:: Scene edit records ::
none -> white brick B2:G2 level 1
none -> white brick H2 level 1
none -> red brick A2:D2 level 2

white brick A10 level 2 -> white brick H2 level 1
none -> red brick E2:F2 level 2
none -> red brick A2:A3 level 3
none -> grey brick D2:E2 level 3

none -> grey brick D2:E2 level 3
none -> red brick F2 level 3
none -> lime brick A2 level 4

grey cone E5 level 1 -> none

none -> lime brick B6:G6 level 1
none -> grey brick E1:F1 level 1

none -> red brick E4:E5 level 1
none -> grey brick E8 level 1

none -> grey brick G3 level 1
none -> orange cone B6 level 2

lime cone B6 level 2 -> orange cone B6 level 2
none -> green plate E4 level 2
--
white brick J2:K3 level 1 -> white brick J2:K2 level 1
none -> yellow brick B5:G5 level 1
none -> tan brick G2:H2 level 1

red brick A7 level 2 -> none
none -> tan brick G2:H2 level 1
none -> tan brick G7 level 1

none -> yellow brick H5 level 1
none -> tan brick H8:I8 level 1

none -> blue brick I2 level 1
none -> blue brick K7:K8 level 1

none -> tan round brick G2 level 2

:: Task requirements ::
All that belongs in the answer is the run of lines above from the line containing "none -> white brick B2:G2 level 1" through the line containing "none -> green plate E4 level 2", exactly as written.

:: Exercise answer ::
none -> white brick B2:G2 level 1
none -> white brick H2 level 1
none -> red brick A2:D2 level 2

white brick A10 level 2 -> white brick H2 level 1
none -> red brick E2:F2 level 2
none -> red brick A2:A3 level 3
none -> grey brick D2:E2 level 3

none -> grey brick D2:E2 level 3
none -> red brick F2 level 3
none -> lime brick A2 level 4

grey cone E5 level 1 -> none

none -> lime brick B6:G6 level 1
none -> grey brick E1:F1 level 1

none -> red brick E4:E5 level 1
none -> grey brick E8 level 1

none -> grey brick G3 level 1
none -> orange cone B6 level 2

lime cone B6 level 2 -> orange cone B6 level 2
none -> green plate E4 level 2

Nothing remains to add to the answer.